[begin INFORMATION SUPPLIED]

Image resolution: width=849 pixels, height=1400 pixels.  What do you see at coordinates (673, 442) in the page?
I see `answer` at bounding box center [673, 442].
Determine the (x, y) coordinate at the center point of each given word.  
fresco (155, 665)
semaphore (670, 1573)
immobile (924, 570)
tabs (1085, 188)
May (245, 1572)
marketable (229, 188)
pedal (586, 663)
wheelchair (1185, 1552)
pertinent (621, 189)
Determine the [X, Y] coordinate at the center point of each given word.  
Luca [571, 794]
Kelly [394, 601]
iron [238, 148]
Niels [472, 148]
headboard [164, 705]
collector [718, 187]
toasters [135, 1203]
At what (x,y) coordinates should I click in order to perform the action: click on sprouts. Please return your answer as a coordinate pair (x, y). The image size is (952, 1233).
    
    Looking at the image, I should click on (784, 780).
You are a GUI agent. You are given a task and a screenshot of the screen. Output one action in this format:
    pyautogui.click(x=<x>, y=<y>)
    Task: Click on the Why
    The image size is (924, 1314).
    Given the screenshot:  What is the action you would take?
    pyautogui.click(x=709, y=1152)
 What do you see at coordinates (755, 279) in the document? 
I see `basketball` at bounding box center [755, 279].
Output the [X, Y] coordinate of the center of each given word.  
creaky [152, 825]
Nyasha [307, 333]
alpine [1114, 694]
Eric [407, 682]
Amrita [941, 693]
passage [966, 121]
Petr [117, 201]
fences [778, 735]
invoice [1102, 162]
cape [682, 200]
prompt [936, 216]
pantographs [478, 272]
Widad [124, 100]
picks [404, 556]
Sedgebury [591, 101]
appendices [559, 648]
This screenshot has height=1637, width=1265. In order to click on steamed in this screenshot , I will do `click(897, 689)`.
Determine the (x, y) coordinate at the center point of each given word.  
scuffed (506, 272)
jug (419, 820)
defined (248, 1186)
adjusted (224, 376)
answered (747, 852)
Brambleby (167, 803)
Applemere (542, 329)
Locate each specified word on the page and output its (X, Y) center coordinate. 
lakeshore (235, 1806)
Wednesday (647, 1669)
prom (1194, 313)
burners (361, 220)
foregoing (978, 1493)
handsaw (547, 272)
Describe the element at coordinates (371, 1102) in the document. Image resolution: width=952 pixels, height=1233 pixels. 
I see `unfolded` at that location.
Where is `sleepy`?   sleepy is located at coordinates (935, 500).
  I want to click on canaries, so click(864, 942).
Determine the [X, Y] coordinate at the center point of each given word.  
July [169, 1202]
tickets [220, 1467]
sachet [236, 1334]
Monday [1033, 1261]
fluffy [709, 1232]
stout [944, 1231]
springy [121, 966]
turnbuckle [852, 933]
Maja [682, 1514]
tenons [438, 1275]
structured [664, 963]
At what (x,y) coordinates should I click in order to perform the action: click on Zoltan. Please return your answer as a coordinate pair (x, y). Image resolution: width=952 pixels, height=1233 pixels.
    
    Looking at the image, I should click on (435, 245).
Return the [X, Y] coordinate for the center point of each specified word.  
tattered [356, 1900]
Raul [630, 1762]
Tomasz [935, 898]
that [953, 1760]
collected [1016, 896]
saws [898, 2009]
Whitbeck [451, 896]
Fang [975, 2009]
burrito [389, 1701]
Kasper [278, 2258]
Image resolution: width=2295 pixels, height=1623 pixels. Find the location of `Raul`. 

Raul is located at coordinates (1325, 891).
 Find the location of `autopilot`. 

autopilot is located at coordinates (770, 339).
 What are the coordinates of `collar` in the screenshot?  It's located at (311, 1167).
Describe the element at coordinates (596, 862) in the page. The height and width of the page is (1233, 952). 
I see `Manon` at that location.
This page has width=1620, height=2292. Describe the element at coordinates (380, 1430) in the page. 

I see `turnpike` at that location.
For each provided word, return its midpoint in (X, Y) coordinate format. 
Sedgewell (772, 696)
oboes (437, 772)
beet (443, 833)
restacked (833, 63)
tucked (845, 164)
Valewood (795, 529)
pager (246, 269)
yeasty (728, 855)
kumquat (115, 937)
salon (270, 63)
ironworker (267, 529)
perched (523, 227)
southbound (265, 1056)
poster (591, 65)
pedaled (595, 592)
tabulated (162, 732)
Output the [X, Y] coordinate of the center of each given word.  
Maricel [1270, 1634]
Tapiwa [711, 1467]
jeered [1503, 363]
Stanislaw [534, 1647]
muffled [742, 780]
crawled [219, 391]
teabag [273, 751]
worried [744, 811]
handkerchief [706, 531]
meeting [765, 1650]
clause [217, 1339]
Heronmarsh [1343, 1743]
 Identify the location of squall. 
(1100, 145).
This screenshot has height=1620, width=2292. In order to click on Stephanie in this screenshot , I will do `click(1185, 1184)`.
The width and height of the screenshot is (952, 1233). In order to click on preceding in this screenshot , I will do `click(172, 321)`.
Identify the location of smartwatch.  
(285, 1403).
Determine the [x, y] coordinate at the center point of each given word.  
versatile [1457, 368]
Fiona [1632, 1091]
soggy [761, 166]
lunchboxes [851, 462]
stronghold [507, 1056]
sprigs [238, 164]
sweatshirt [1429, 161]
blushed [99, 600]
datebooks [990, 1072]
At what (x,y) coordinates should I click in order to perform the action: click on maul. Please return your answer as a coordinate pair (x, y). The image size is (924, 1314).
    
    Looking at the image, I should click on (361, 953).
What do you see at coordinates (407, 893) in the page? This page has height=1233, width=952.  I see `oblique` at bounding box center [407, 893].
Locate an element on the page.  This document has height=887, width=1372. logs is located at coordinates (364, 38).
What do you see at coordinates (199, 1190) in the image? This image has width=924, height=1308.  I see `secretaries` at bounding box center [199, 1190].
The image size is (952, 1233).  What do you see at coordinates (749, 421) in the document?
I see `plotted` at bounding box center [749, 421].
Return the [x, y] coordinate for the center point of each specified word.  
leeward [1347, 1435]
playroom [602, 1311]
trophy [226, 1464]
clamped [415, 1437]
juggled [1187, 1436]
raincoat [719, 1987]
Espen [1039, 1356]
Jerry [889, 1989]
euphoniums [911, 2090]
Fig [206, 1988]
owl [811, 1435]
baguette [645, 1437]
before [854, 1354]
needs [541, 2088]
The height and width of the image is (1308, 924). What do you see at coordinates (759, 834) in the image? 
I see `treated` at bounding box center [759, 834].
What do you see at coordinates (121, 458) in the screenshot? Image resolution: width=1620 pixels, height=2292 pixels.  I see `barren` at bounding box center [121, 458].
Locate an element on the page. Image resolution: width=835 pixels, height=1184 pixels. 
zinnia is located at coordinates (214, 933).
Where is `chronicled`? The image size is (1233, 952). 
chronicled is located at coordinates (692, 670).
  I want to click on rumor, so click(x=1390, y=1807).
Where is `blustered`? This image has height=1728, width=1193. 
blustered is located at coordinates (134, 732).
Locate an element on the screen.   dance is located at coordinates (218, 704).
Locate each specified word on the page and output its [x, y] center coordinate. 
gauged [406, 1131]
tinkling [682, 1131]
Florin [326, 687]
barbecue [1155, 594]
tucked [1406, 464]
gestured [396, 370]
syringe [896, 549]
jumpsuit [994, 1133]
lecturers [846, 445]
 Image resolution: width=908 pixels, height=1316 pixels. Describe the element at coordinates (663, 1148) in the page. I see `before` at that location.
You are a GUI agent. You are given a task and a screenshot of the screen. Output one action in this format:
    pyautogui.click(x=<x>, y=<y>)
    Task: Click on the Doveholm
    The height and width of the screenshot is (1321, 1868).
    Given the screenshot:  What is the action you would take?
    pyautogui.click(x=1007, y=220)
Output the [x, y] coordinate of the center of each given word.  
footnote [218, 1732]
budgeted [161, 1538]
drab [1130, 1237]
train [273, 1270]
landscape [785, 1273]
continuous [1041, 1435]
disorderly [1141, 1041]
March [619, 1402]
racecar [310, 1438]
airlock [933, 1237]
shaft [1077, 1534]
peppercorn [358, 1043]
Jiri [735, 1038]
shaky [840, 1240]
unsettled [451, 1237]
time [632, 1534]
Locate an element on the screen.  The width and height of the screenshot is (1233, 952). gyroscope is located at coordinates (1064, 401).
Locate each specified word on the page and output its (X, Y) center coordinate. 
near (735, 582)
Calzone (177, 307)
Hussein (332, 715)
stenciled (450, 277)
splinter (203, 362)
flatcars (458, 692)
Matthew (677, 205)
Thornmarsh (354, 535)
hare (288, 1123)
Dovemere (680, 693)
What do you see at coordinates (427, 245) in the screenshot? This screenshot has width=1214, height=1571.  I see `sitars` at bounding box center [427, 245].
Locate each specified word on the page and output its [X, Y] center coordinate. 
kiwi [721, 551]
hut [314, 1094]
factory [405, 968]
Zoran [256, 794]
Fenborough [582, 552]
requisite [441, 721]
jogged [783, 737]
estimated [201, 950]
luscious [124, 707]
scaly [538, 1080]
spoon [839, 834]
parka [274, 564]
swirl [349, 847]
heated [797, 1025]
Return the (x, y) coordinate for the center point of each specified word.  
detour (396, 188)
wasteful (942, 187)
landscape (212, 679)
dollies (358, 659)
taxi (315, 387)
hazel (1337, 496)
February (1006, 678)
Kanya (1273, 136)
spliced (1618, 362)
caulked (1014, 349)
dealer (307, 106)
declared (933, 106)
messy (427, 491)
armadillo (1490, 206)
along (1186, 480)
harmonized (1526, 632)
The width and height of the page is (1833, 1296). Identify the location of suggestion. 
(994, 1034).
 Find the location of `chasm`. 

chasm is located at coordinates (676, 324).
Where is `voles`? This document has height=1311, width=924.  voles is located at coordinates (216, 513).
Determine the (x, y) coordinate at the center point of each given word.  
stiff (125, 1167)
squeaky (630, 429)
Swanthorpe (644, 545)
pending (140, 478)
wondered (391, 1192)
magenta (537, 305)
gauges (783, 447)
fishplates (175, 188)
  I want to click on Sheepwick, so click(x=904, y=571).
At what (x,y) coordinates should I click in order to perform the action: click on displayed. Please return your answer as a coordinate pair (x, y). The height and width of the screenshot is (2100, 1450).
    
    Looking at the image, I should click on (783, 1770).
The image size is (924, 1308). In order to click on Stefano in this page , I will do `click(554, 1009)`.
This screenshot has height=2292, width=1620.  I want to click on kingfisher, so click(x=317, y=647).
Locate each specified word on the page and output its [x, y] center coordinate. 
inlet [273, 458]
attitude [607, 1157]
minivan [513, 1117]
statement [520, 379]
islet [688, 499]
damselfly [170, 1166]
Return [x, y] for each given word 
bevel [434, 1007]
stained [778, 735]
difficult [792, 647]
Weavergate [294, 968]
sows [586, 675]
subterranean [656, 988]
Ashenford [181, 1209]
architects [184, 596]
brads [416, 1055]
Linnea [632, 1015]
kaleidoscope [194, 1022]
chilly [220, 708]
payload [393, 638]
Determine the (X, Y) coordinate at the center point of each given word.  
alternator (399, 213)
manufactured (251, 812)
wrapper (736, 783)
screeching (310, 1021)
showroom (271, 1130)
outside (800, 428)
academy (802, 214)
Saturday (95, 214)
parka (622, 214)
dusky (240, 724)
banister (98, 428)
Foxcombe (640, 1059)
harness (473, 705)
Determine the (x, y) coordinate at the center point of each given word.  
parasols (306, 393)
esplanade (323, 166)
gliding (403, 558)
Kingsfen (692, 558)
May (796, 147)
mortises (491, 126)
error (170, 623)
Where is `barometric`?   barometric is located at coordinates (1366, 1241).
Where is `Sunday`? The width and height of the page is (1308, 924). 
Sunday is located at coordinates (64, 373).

[end INFORMATION SUPPLIED]

» **PROBLEM REQUIREMENTS**
Write out the lines again exactly as they are, starting with the line containing "Kanya (1273, 136)" and going on through the line containing "gliding (403, 558)".

» **SOLUTION FOR THIS TASK**
Kanya (1273, 136)
spliced (1618, 362)
caulked (1014, 349)
dealer (307, 106)
declared (933, 106)
messy (427, 491)
armadillo (1490, 206)
along (1186, 480)
harmonized (1526, 632)
The width and height of the page is (1833, 1296). Identify the location of suggestion. 
(994, 1034).
 Find the location of `chasm`. 

chasm is located at coordinates (676, 324).
Where is `voles`? This document has height=1311, width=924.  voles is located at coordinates (216, 513).
Determine the (x, y) coordinate at the center point of each given word.  
stiff (125, 1167)
squeaky (630, 429)
Swanthorpe (644, 545)
pending (140, 478)
wondered (391, 1192)
magenta (537, 305)
gauges (783, 447)
fishplates (175, 188)
  I want to click on Sheepwick, so click(x=904, y=571).
At what (x,y) coordinates should I click in order to perform the action: click on displayed. Please return your answer as a coordinate pair (x, y). The height and width of the screenshot is (2100, 1450).
    
    Looking at the image, I should click on (783, 1770).
The image size is (924, 1308). In order to click on Stefano in this page , I will do `click(554, 1009)`.
This screenshot has height=2292, width=1620.  I want to click on kingfisher, so click(x=317, y=647).
Locate each specified word on the page and output its [x, y] center coordinate. 
inlet [273, 458]
attitude [607, 1157]
minivan [513, 1117]
statement [520, 379]
islet [688, 499]
damselfly [170, 1166]
Return [x, y] for each given word 
bevel [434, 1007]
stained [778, 735]
difficult [792, 647]
Weavergate [294, 968]
sows [586, 675]
subterranean [656, 988]
Ashenford [181, 1209]
architects [184, 596]
brads [416, 1055]
Linnea [632, 1015]
kaleidoscope [194, 1022]
chilly [220, 708]
payload [393, 638]
Determine the (X, Y) coordinate at the center point of each given word.  
alternator (399, 213)
manufactured (251, 812)
wrapper (736, 783)
screeching (310, 1021)
showroom (271, 1130)
outside (800, 428)
academy (802, 214)
Saturday (95, 214)
parka (622, 214)
dusky (240, 724)
banister (98, 428)
Foxcombe (640, 1059)
harness (473, 705)
Determine the (x, y) coordinate at the center point of each given word.  
parasols (306, 393)
esplanade (323, 166)
gliding (403, 558)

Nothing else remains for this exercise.